Written task: Look through the data below and return each line where "trapezoid" appears.
>>>>>
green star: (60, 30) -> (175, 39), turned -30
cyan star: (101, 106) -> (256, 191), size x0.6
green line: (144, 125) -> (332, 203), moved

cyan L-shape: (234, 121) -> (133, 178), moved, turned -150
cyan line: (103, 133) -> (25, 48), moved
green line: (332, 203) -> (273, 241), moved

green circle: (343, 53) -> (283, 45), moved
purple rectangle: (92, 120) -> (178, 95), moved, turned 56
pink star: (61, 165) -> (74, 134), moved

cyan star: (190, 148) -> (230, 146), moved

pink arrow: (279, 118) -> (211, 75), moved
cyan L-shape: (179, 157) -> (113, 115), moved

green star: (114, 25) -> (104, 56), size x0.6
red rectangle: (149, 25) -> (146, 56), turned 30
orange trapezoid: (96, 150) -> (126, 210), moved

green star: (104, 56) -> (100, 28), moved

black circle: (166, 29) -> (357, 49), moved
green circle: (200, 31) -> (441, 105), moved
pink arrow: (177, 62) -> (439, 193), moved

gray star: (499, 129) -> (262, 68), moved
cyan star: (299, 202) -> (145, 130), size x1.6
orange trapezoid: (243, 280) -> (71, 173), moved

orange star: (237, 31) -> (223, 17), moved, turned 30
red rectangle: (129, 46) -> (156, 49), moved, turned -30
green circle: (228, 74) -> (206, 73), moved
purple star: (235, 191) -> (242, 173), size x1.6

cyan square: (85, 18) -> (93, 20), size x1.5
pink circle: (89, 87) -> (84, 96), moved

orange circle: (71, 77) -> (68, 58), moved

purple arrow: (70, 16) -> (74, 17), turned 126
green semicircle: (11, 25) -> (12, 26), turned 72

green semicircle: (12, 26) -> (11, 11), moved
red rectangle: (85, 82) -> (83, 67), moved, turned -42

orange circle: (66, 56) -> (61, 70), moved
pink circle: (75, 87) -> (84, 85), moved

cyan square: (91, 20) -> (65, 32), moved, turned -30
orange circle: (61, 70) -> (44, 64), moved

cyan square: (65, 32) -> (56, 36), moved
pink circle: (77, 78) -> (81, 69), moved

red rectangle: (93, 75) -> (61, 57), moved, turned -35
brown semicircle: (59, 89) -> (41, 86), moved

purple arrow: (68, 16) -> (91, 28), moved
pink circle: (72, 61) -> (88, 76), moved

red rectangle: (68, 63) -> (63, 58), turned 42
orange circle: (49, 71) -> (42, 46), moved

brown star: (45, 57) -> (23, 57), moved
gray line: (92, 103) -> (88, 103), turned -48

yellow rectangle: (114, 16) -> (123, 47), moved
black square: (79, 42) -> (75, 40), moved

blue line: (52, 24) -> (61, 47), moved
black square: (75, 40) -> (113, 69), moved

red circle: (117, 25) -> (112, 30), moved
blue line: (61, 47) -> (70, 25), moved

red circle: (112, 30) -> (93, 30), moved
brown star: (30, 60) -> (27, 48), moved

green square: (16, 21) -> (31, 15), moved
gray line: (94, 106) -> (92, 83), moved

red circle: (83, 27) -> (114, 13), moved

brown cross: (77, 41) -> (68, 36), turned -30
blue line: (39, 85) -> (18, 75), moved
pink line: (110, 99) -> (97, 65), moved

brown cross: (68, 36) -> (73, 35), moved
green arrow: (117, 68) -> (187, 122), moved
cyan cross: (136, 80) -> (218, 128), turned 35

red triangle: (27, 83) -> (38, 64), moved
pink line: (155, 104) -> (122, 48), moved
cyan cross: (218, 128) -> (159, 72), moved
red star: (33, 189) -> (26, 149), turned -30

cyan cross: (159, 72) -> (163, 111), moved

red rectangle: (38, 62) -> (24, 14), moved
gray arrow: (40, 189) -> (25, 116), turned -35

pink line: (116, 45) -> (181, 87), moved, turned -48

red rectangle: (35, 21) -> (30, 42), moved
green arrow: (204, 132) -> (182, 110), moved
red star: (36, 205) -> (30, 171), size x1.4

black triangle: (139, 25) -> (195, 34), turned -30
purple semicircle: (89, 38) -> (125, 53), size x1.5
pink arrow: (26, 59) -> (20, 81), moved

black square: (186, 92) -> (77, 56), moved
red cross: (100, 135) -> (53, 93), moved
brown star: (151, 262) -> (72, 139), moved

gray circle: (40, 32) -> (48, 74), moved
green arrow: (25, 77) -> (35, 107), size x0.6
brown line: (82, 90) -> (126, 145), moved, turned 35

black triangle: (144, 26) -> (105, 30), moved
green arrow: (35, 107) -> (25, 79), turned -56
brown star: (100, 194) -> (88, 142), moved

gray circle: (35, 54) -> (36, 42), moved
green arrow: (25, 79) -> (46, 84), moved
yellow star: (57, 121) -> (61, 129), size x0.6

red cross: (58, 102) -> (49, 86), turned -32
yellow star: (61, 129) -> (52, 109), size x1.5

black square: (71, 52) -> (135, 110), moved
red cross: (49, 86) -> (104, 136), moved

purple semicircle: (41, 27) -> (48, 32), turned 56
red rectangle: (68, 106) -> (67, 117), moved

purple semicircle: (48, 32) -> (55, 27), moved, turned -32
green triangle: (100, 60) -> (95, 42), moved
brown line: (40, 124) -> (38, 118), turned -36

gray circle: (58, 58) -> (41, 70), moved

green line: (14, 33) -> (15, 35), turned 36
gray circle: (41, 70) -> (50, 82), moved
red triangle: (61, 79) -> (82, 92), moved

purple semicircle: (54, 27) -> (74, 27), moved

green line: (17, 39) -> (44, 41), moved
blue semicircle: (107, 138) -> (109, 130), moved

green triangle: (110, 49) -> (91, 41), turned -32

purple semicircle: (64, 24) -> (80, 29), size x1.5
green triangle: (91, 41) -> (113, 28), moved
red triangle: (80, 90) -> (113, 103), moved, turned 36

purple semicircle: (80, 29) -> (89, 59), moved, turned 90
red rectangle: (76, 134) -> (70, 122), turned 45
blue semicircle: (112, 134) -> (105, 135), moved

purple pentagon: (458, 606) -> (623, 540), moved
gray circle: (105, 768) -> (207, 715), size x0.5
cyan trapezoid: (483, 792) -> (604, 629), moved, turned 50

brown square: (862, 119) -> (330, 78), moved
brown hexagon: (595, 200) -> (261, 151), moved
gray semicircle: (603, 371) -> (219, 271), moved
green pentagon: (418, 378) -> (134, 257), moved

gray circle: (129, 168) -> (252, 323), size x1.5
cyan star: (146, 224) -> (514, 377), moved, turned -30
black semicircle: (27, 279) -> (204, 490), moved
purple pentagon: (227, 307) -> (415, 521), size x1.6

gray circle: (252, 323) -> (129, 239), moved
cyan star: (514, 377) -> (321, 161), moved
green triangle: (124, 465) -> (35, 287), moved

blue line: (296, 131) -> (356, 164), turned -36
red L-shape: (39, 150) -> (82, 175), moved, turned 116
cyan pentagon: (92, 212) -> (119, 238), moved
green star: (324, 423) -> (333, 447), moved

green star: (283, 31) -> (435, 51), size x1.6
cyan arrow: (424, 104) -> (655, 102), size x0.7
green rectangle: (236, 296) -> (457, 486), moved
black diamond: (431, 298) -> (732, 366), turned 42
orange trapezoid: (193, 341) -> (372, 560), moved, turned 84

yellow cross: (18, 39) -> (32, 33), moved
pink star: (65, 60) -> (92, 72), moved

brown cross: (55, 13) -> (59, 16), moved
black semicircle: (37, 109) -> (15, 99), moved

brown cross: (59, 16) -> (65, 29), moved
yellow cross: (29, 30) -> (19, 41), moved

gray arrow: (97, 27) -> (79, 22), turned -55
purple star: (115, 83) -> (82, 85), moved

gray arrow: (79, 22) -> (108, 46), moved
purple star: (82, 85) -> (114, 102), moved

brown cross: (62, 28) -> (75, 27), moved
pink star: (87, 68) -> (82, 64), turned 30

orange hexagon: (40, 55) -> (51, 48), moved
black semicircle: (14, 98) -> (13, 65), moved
<<<<<
Response area:
orange trapezoid: (96, 150) -> (126, 210), moved
orange trapezoid: (243, 280) -> (71, 173), moved
cyan trapezoid: (483, 792) -> (604, 629), moved, turned 50
orange trapezoid: (193, 341) -> (372, 560), moved, turned 84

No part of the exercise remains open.